> **TASK TO COMPLETE**
Copy each entry below exactly. No images.

:: ENTRIES PROVIDED ::

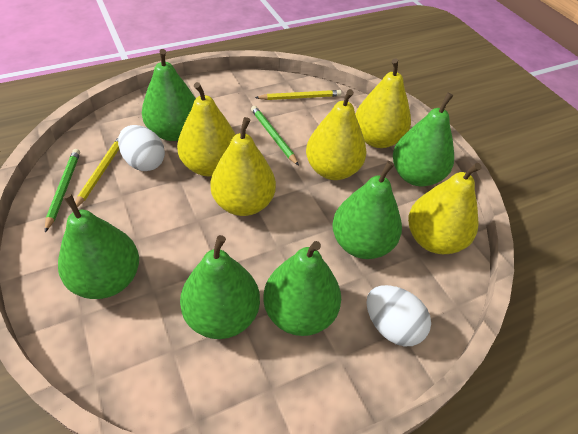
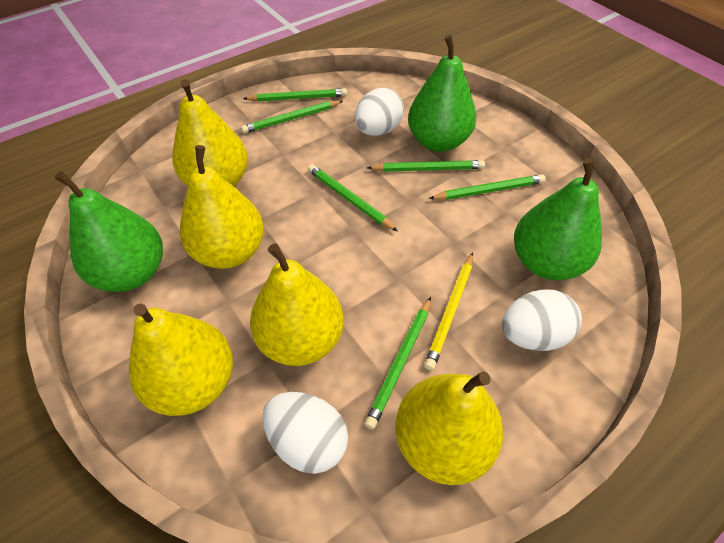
green pear: 6 -> 3
green pencil: 2 -> 6
white egg: 2 -> 3
yellow pencil: 2 -> 1

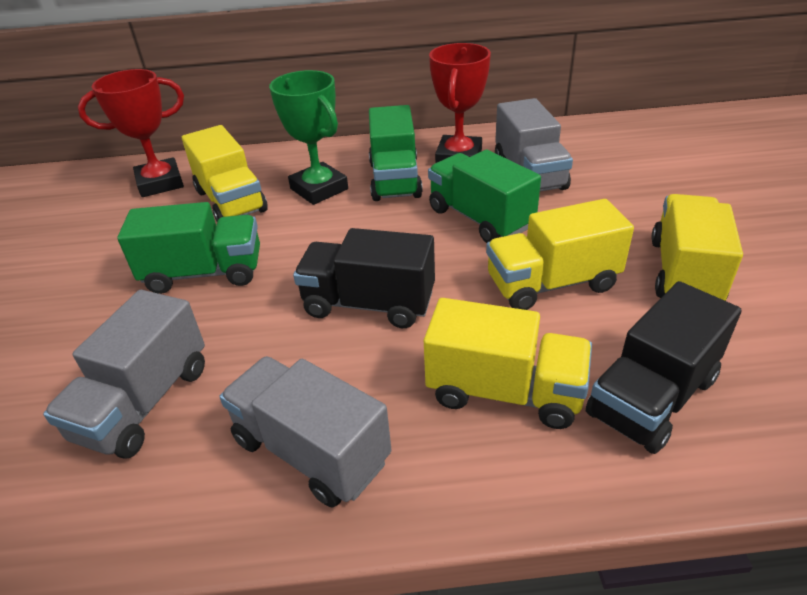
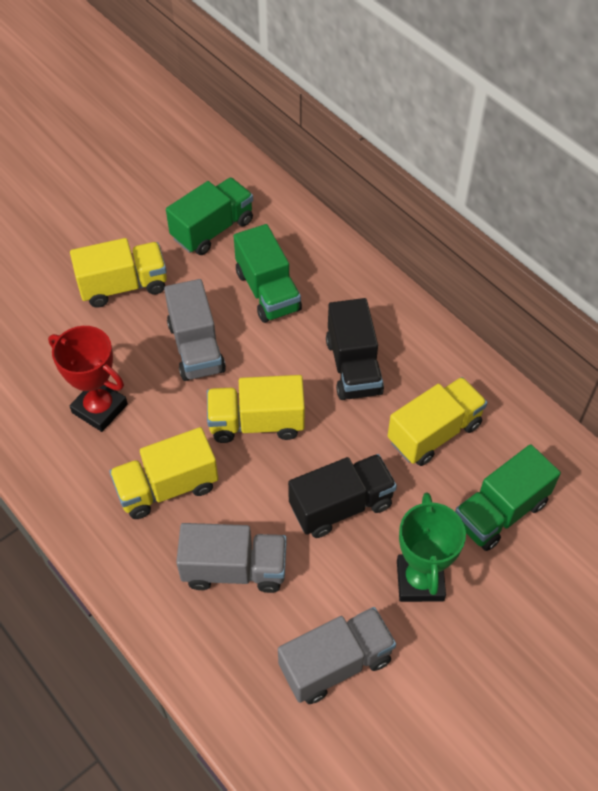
red trophy: 2 -> 1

:::

> **EXERCISE RESULT**
green pear: 6 -> 3
green pencil: 2 -> 6
white egg: 2 -> 3
yellow pencil: 2 -> 1

red trophy: 2 -> 1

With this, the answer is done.